— start of Provided information —
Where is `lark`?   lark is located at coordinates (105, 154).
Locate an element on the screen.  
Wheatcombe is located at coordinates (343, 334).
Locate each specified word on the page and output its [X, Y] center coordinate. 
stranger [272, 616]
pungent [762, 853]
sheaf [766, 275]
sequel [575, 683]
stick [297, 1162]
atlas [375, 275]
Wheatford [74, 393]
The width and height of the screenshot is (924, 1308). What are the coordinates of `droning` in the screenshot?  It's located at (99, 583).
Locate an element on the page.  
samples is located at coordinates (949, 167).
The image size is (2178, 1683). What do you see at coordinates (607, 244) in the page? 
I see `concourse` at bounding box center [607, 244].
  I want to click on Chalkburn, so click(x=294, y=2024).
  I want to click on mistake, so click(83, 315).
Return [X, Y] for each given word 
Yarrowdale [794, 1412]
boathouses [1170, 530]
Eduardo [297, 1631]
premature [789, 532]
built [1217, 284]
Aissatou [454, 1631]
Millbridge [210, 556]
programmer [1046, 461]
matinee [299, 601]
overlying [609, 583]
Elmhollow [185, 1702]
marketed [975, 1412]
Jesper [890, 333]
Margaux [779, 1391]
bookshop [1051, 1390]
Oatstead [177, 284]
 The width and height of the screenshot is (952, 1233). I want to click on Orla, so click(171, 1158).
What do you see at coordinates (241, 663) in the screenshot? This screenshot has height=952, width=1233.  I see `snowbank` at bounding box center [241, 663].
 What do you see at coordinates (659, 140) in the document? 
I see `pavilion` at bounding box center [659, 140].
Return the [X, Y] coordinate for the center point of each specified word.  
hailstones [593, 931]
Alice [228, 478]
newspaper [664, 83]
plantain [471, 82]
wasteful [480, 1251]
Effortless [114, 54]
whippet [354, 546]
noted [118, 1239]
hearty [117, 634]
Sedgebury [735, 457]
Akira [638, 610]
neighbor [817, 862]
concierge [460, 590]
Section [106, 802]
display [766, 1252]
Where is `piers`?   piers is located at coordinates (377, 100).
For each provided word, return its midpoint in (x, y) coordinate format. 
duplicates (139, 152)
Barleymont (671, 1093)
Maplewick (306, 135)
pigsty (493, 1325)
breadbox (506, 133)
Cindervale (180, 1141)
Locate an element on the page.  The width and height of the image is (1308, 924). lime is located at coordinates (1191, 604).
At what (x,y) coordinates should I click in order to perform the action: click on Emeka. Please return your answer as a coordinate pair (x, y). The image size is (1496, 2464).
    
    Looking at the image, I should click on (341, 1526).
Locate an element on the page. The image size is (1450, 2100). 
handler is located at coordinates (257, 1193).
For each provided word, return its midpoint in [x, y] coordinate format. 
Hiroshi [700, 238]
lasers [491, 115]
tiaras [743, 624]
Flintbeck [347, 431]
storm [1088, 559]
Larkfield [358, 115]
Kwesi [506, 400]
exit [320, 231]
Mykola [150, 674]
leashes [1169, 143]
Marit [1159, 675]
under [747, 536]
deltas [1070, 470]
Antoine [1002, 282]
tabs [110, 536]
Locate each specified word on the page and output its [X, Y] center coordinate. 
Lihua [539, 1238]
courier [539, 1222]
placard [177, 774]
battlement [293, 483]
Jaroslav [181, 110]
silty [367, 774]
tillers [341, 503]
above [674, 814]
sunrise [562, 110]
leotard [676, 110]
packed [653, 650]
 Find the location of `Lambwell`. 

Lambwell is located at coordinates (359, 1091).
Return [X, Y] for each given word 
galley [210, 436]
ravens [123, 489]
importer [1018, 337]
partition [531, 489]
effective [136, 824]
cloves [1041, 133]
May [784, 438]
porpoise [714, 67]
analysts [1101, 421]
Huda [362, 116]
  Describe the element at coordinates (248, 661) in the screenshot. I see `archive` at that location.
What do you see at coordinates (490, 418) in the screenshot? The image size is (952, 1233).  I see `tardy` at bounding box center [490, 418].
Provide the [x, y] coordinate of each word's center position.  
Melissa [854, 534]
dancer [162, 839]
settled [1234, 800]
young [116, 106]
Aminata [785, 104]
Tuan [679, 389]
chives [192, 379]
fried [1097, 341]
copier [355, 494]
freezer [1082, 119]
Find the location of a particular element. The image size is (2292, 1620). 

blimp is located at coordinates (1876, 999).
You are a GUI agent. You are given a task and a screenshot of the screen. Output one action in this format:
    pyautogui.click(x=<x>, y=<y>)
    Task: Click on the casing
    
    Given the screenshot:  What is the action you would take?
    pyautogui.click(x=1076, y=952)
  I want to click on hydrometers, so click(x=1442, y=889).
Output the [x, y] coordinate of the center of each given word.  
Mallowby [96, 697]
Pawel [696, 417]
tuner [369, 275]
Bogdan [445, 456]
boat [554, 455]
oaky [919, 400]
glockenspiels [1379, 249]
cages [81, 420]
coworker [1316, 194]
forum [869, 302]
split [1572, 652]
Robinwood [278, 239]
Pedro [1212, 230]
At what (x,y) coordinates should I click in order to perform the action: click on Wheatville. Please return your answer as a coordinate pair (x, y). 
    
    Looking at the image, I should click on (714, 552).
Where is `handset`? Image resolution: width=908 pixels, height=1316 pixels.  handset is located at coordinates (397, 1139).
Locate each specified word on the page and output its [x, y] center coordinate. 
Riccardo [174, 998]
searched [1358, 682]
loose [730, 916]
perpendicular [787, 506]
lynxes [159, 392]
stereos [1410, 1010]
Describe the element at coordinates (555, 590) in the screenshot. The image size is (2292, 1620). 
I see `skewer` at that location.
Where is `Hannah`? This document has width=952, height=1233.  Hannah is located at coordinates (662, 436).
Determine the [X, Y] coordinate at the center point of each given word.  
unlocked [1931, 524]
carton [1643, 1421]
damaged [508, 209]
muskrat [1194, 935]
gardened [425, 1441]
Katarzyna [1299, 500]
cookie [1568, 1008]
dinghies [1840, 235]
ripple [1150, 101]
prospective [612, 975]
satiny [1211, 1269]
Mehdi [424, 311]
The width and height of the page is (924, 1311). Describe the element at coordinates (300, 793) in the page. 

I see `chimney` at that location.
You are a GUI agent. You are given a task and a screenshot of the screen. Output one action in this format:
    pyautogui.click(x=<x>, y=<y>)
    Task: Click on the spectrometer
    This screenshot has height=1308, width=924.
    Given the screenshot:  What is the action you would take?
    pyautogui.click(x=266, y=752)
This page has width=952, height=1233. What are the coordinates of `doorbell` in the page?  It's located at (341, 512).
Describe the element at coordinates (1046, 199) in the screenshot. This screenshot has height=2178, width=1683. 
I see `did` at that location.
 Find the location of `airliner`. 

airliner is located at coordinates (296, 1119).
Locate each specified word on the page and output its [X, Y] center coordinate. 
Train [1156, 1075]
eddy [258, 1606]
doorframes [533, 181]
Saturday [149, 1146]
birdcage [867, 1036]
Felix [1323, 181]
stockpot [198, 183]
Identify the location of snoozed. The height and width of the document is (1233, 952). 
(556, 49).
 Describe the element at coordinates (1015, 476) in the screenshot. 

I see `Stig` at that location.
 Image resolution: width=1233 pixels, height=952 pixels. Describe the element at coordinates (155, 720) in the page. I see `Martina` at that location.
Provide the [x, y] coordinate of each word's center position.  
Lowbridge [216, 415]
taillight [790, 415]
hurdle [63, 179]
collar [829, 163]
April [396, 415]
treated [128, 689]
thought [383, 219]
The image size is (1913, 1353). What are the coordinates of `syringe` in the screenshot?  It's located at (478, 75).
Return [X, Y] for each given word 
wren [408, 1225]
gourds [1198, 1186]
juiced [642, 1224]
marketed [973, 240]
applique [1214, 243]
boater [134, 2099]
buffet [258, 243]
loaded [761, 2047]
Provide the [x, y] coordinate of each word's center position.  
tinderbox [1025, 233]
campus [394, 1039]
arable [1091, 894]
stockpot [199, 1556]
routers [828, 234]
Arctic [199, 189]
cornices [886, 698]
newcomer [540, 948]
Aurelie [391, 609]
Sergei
— end of Provided information —
§ Instruction: Reproduce everything from the start of the items down to and including the line containing "premature [789, 532]", replacing "screenshot" with "screen capture" and leaving all else unchanged.

§ Solution to this problem:
Where is `lark`?   lark is located at coordinates (105, 154).
Locate an element on the screen.  
Wheatcombe is located at coordinates (343, 334).
Locate each specified word on the page and output its [X, Y] center coordinate. 
stranger [272, 616]
pungent [762, 853]
sheaf [766, 275]
sequel [575, 683]
stick [297, 1162]
atlas [375, 275]
Wheatford [74, 393]
The width and height of the screen capture is (924, 1308). What are the coordinates of `droning` in the screen capture?  It's located at (99, 583).
Locate an element on the page.  
samples is located at coordinates (949, 167).
The image size is (2178, 1683). What do you see at coordinates (607, 244) in the page? 
I see `concourse` at bounding box center [607, 244].
  I want to click on Chalkburn, so click(x=294, y=2024).
  I want to click on mistake, so click(83, 315).
Return [X, Y] for each given word 
Yarrowdale [794, 1412]
boathouses [1170, 530]
Eduardo [297, 1631]
premature [789, 532]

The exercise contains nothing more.